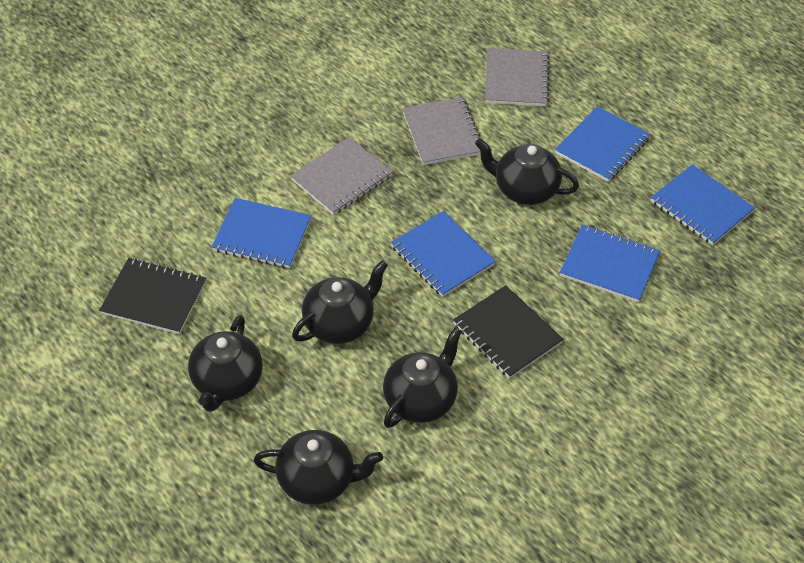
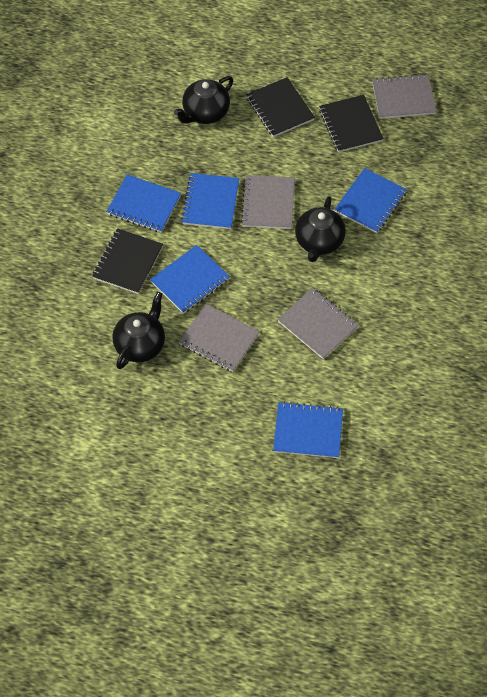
black notebook: 2 -> 3
black teapot: 5 -> 3
grey notebook: 3 -> 4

:: TASK DETAILS ::
The material above is to be set down exactly, with pictures removed.

:: SOLUTION FOR THIS EXERCISE ::
black notebook: 2 -> 3
black teapot: 5 -> 3
grey notebook: 3 -> 4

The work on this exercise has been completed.